╔══
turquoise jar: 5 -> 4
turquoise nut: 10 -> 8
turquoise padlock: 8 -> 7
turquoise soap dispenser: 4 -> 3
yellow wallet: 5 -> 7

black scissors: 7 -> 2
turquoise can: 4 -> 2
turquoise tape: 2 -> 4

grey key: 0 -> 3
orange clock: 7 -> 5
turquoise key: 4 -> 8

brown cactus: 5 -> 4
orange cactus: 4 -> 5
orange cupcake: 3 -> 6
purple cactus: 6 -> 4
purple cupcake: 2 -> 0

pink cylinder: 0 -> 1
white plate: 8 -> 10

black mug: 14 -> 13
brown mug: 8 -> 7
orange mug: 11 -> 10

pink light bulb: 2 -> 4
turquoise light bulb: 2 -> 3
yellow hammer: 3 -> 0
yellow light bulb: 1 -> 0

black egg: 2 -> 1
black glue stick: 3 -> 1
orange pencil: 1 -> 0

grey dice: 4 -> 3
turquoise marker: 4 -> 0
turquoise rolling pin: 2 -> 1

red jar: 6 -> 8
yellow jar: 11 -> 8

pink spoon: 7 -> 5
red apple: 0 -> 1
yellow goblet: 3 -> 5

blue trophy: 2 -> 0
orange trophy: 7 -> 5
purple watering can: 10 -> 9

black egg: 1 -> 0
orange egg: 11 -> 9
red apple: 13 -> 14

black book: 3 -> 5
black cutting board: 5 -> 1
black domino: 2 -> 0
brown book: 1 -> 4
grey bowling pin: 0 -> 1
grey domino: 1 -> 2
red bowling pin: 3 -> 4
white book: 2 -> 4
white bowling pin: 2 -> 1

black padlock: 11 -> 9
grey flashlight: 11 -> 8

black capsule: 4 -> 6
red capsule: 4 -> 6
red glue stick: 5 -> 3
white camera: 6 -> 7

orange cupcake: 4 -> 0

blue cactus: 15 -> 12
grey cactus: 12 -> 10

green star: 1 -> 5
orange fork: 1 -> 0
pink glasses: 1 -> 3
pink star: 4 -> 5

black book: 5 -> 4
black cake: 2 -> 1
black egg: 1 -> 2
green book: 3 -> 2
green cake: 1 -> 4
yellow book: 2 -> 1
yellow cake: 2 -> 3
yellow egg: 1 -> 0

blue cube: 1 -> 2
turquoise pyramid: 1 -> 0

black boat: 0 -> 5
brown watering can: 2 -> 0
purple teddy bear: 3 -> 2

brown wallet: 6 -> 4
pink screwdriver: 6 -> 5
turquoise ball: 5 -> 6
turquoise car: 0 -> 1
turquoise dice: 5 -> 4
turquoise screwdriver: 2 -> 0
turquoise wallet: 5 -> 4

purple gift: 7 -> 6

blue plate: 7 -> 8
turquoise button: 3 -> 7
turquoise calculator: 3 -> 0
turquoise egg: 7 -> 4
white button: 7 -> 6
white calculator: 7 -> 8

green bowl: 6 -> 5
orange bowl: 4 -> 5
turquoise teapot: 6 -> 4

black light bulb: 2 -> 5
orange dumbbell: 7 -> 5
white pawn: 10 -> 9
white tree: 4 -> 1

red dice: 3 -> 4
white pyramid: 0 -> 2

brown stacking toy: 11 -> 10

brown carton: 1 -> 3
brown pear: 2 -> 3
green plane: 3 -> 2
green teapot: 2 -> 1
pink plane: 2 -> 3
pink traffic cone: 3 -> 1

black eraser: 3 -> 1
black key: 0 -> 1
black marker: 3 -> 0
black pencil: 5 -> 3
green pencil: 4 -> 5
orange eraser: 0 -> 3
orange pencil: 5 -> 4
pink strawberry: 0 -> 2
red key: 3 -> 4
╚══
◆ BRIEF ◆
Type out exactly the span of lines from the one with "yellow goblet: 3 -> 5" to the end of the material above, counting both end lines, and nothing else.

◆ WRITTEN REPLY ◆
yellow goblet: 3 -> 5

blue trophy: 2 -> 0
orange trophy: 7 -> 5
purple watering can: 10 -> 9

black egg: 1 -> 0
orange egg: 11 -> 9
red apple: 13 -> 14

black book: 3 -> 5
black cutting board: 5 -> 1
black domino: 2 -> 0
brown book: 1 -> 4
grey bowling pin: 0 -> 1
grey domino: 1 -> 2
red bowling pin: 3 -> 4
white book: 2 -> 4
white bowling pin: 2 -> 1

black padlock: 11 -> 9
grey flashlight: 11 -> 8

black capsule: 4 -> 6
red capsule: 4 -> 6
red glue stick: 5 -> 3
white camera: 6 -> 7

orange cupcake: 4 -> 0

blue cactus: 15 -> 12
grey cactus: 12 -> 10

green star: 1 -> 5
orange fork: 1 -> 0
pink glasses: 1 -> 3
pink star: 4 -> 5

black book: 5 -> 4
black cake: 2 -> 1
black egg: 1 -> 2
green book: 3 -> 2
green cake: 1 -> 4
yellow book: 2 -> 1
yellow cake: 2 -> 3
yellow egg: 1 -> 0

blue cube: 1 -> 2
turquoise pyramid: 1 -> 0

black boat: 0 -> 5
brown watering can: 2 -> 0
purple teddy bear: 3 -> 2

brown wallet: 6 -> 4
pink screwdriver: 6 -> 5
turquoise ball: 5 -> 6
turquoise car: 0 -> 1
turquoise dice: 5 -> 4
turquoise screwdriver: 2 -> 0
turquoise wallet: 5 -> 4

purple gift: 7 -> 6

blue plate: 7 -> 8
turquoise button: 3 -> 7
turquoise calculator: 3 -> 0
turquoise egg: 7 -> 4
white button: 7 -> 6
white calculator: 7 -> 8

green bowl: 6 -> 5
orange bowl: 4 -> 5
turquoise teapot: 6 -> 4

black light bulb: 2 -> 5
orange dumbbell: 7 -> 5
white pawn: 10 -> 9
white tree: 4 -> 1

red dice: 3 -> 4
white pyramid: 0 -> 2

brown stacking toy: 11 -> 10

brown carton: 1 -> 3
brown pear: 2 -> 3
green plane: 3 -> 2
green teapot: 2 -> 1
pink plane: 2 -> 3
pink traffic cone: 3 -> 1

black eraser: 3 -> 1
black key: 0 -> 1
black marker: 3 -> 0
black pencil: 5 -> 3
green pencil: 4 -> 5
orange eraser: 0 -> 3
orange pencil: 5 -> 4
pink strawberry: 0 -> 2
red key: 3 -> 4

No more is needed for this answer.